_Information:_
◇ ◇ ◇ ◇ ◇
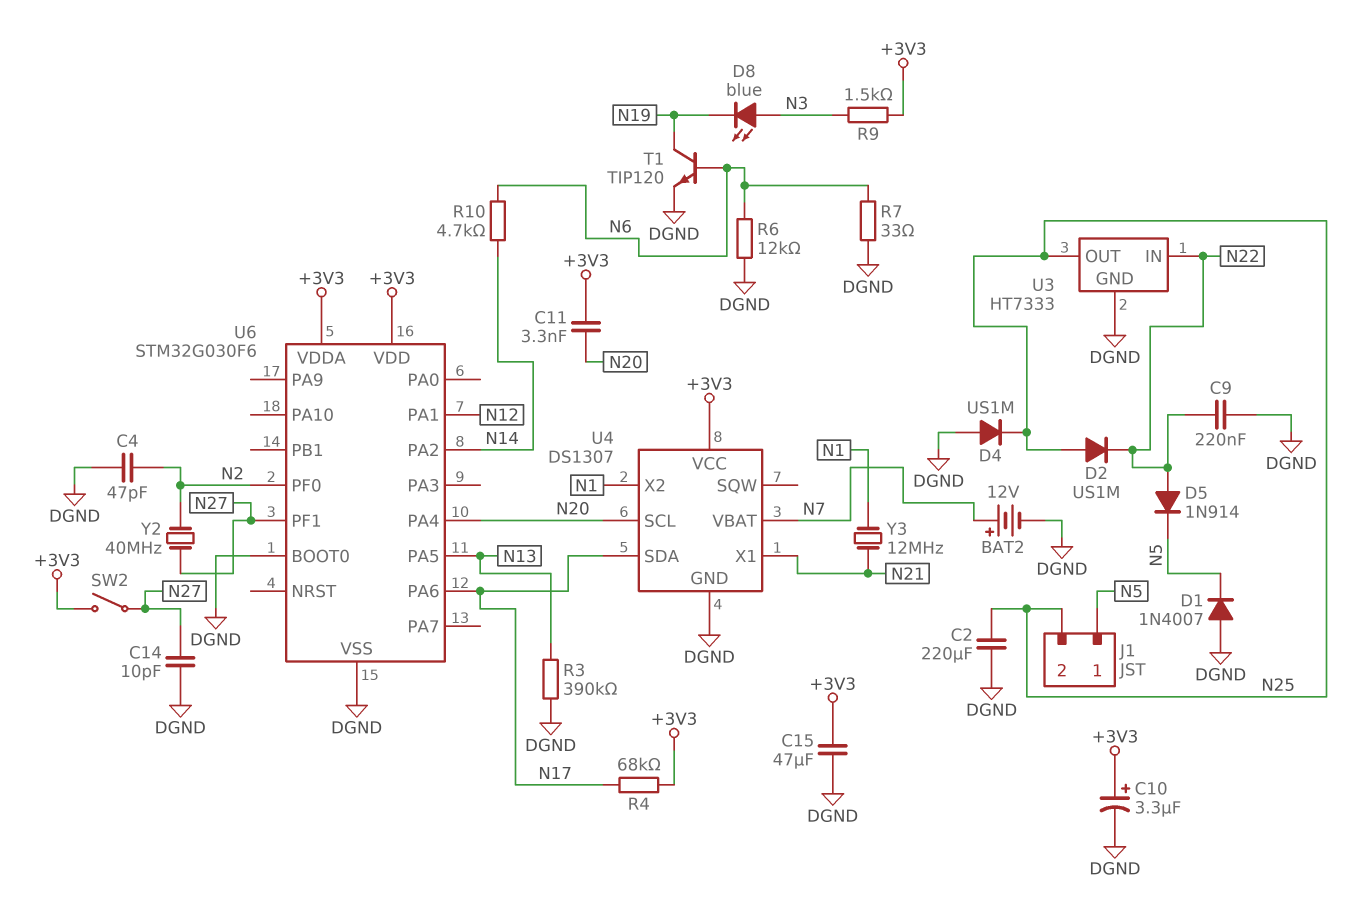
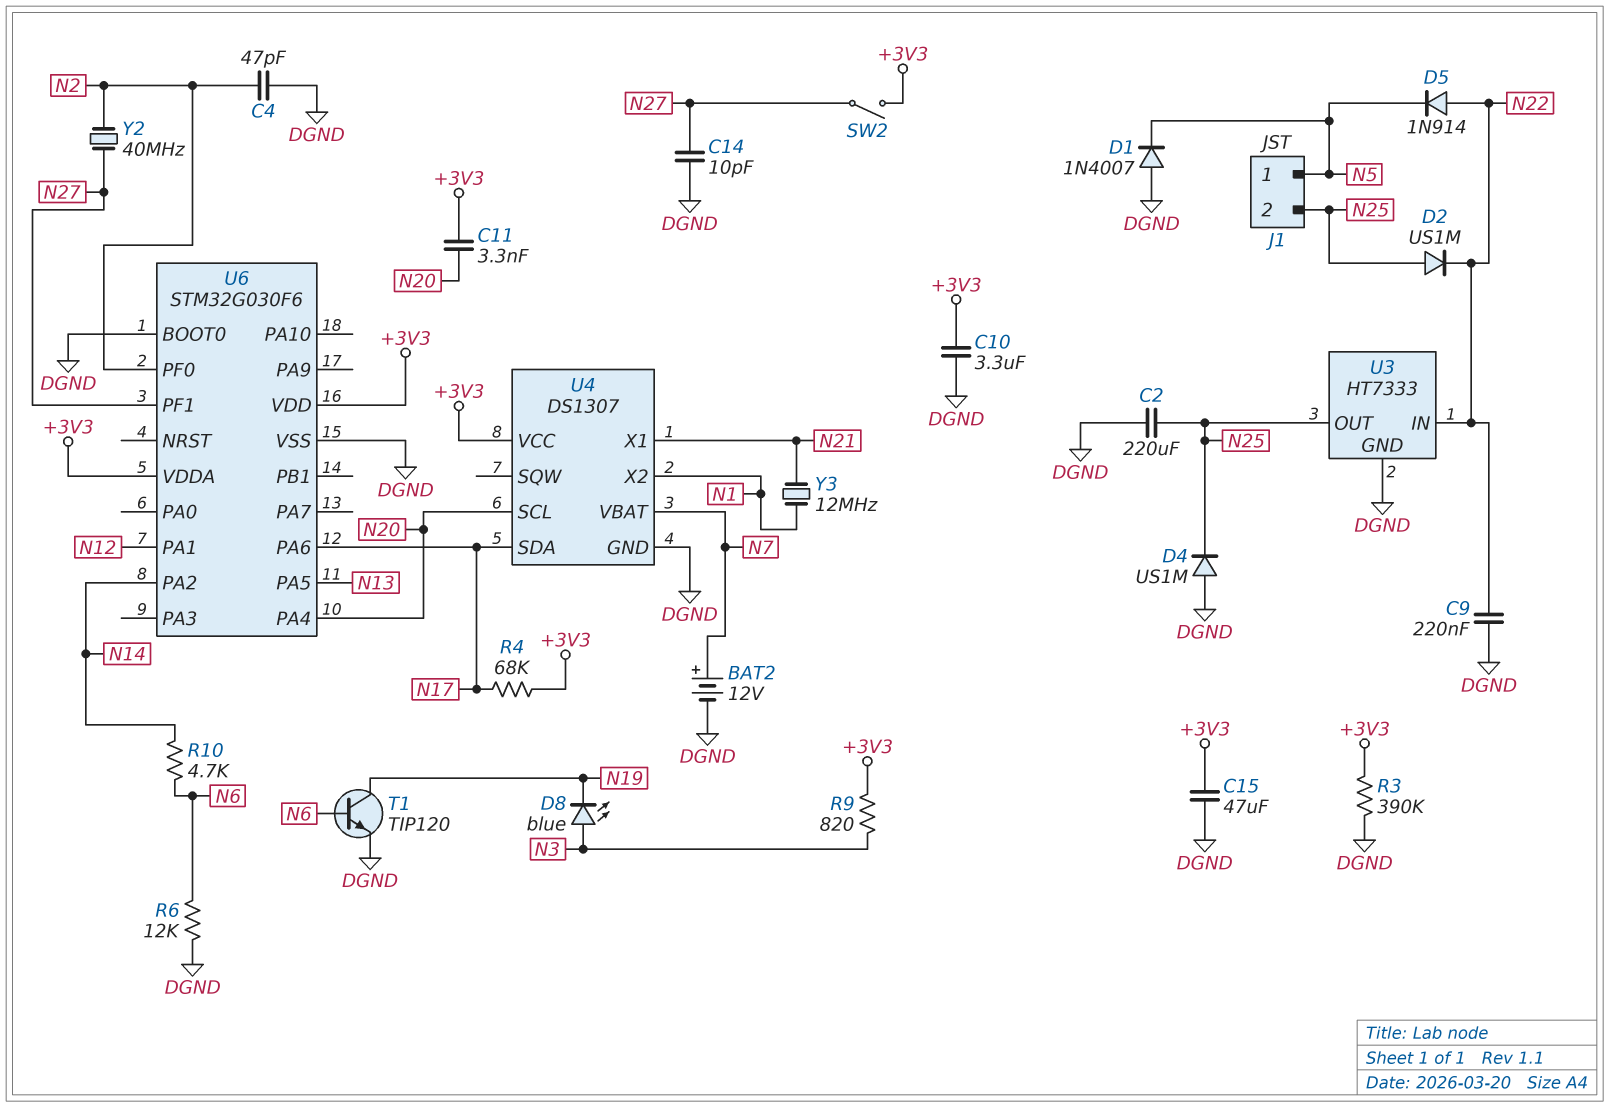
C10: 3.3uF (plus +3V3, minus DGND) -> 3.3uF (+3V3, DGND)
R3: 390k (DGND, N13) -> 390k (+3V3, DGND)
R7: 33 (DGND, N6) -> none
R9: 1.5k (+3V3, N3) -> 820 (+3V3, N3)

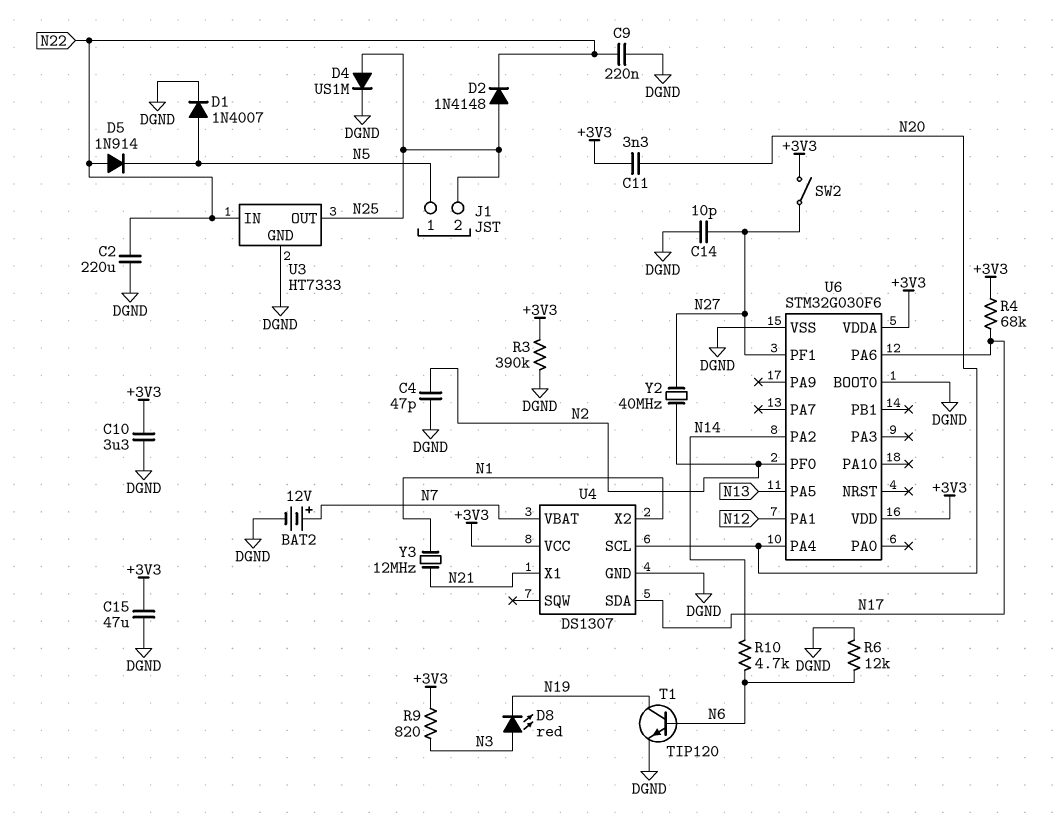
C2: 220uF (DGND, N25) -> 220uF (DGND, N22)
D1: diode 1N4007 (A DGND, K N5) -> diode 1N4007 (A N5, K DGND)
D2: diode US1M (A N25, K N22) -> diode 1N4148 (A N25, K N22)
D4: diode US1M (A DGND, K N25) -> diode US1M (A N25, K DGND)
D8: LED blue (A N3, K N19) -> LED red (A N3, K N19)

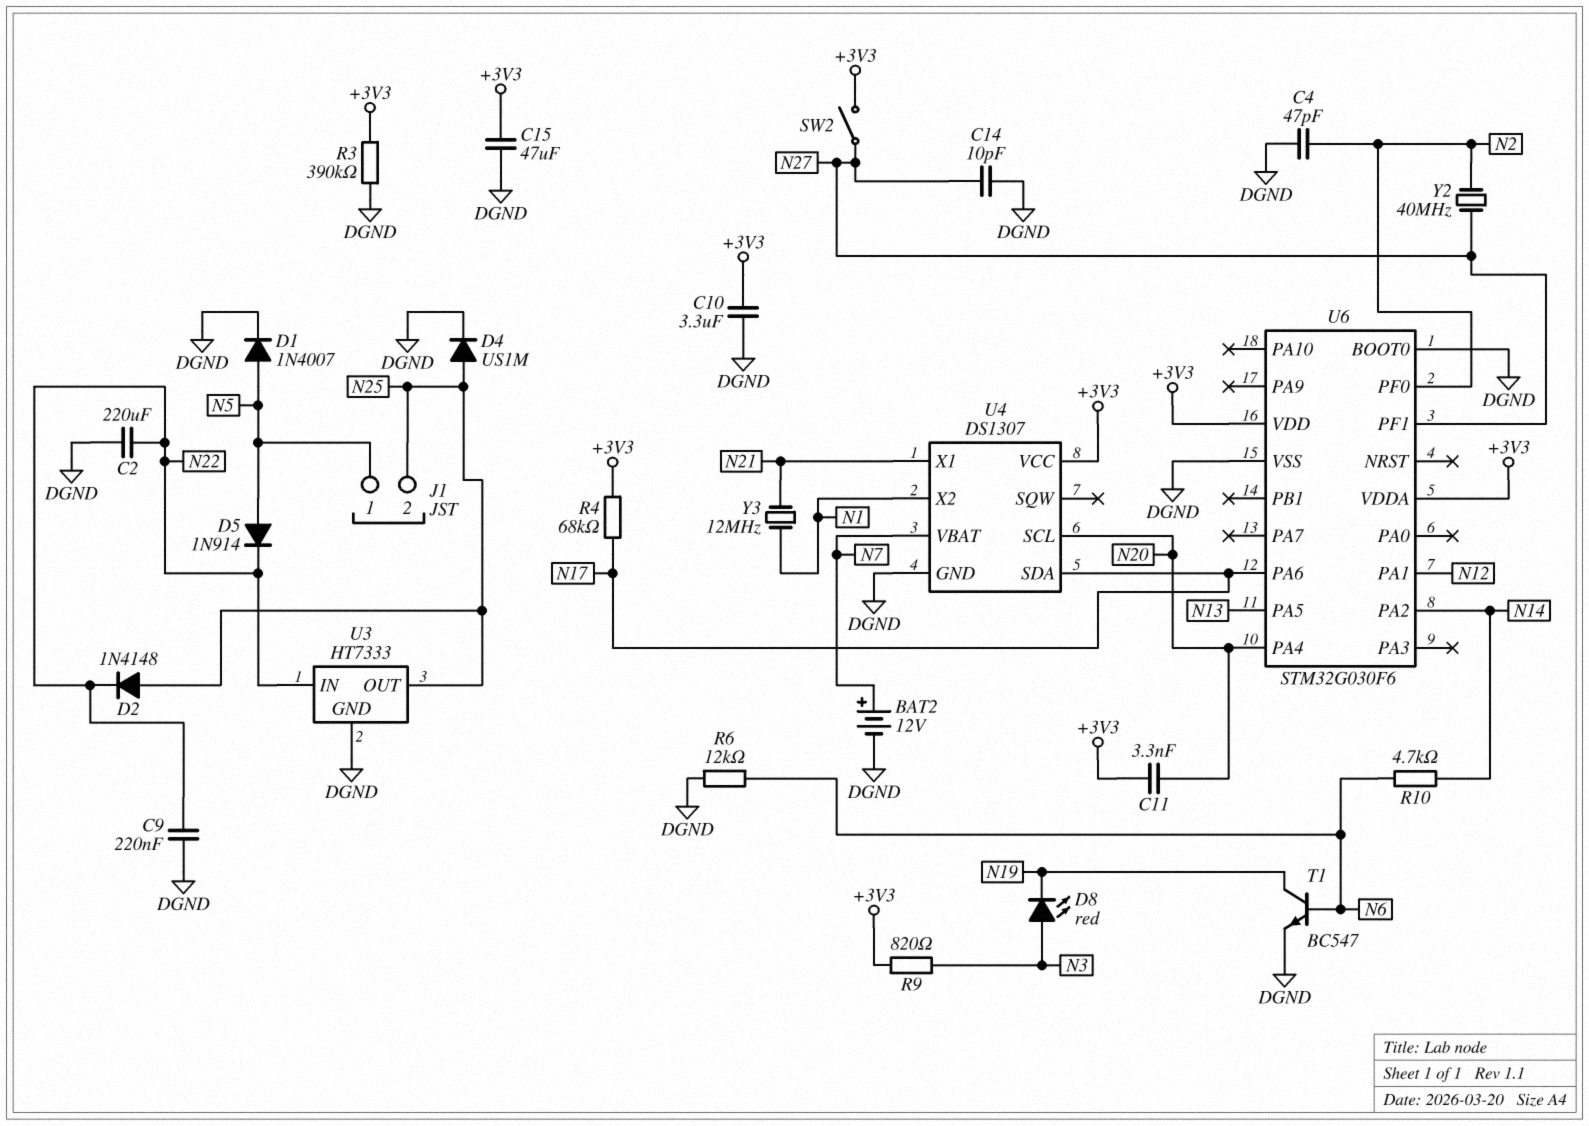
D5: diode 1N914 (A N22, K N5) -> diode 1N914 (A N5, K N22)
T1: NPN TIP120 (B N6, C N19, E DGND) -> NPN BC547 (B N6, C N19, E DGND)

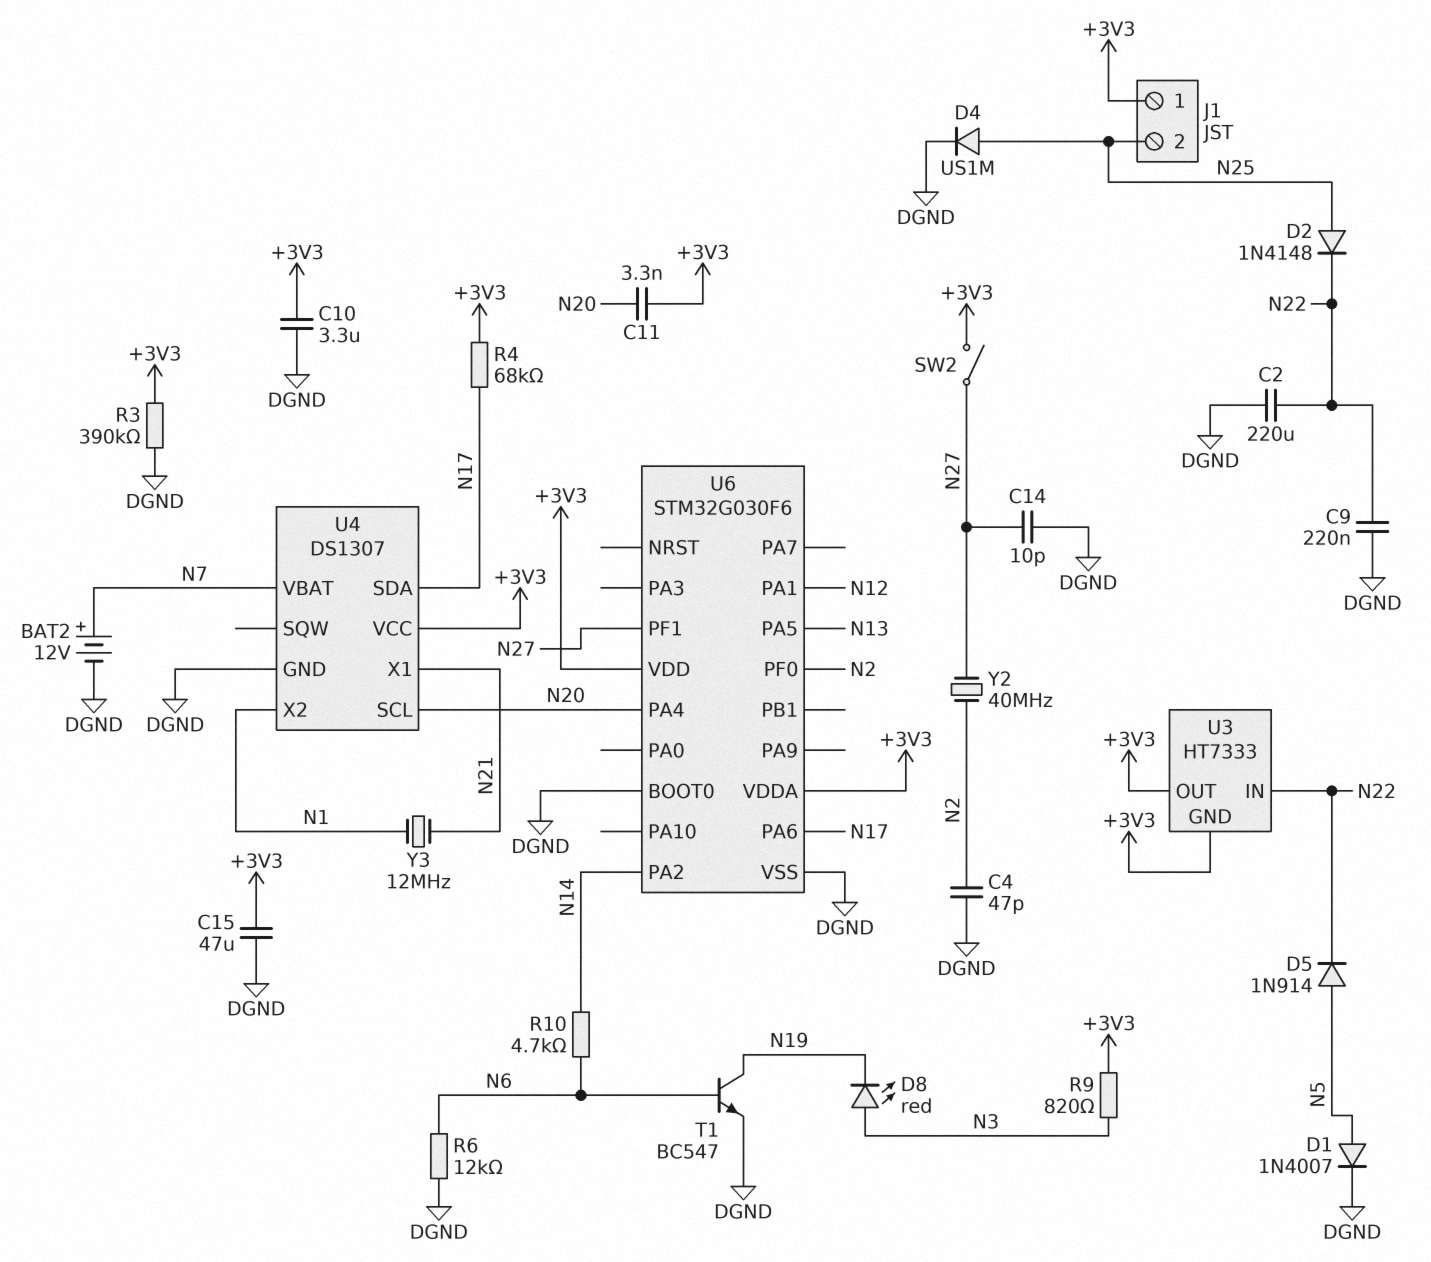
J1 pin 1: N5 -> +3V3
U3 pin GND: DGND -> +3V3
U3 pin OUT: N25 -> +3V3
◇ ◇ ◇ ◇ ◇
_Exercise goal:_ Starting with the line that contains "D8: LED blue", print every remaining line of the records above, exactly as it stands. Do not print the pictures.

_Written answer:_
D8: LED blue (A N3, K N19) -> LED red (A N3, K N19)

D5: diode 1N914 (A N22, K N5) -> diode 1N914 (A N5, K N22)
T1: NPN TIP120 (B N6, C N19, E DGND) -> NPN BC547 (B N6, C N19, E DGND)

J1 pin 1: N5 -> +3V3
U3 pin GND: DGND -> +3V3
U3 pin OUT: N25 -> +3V3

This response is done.